### Dataset content
--- START ---
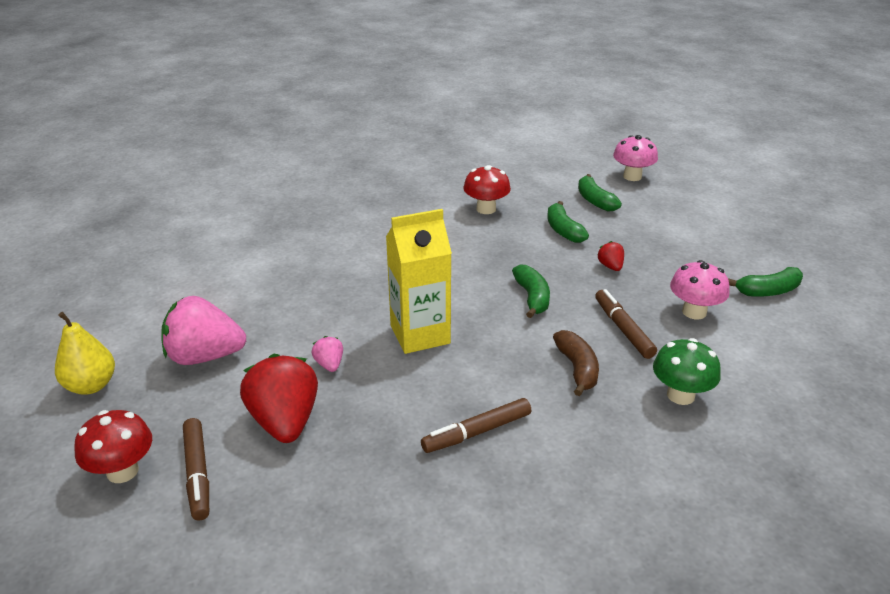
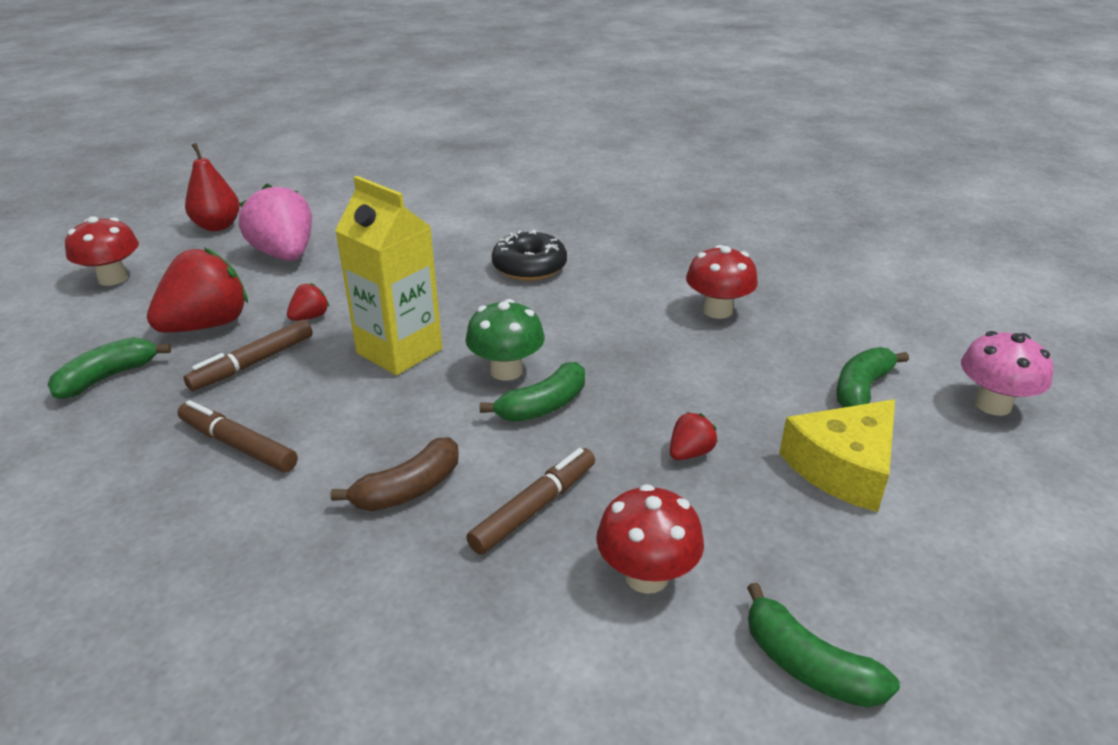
camera: 60 degrees right, 0 degrees up
yellow pear [55,312,115,395] -> red pear [185,143,240,231]
brown marker [183,418,209,521] -> brown marker moved to [183,319,313,391]
pink strawberry [312,336,343,372] -> red strawberry [287,283,329,321]
green banana [547,201,589,243] -> green banana moved to [47,337,171,399]
green mushroom [653,338,721,405] -> green mushroom moved to [465,299,545,381]
pink mushroom [670,260,730,319] -> red mushroom [596,484,704,594]
none -> black donut [492,230,567,281]
none -> yellow cheese [779,399,895,512]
--- END ---
### Task item
All the lines above must be written out exactly, without a single picture.

### Exercise answer
camera: 60 degrees right, 0 degrees up
yellow pear [55,312,115,395] -> red pear [185,143,240,231]
brown marker [183,418,209,521] -> brown marker moved to [183,319,313,391]
pink strawberry [312,336,343,372] -> red strawberry [287,283,329,321]
green banana [547,201,589,243] -> green banana moved to [47,337,171,399]
green mushroom [653,338,721,405] -> green mushroom moved to [465,299,545,381]
pink mushroom [670,260,730,319] -> red mushroom [596,484,704,594]
none -> black donut [492,230,567,281]
none -> yellow cheese [779,399,895,512]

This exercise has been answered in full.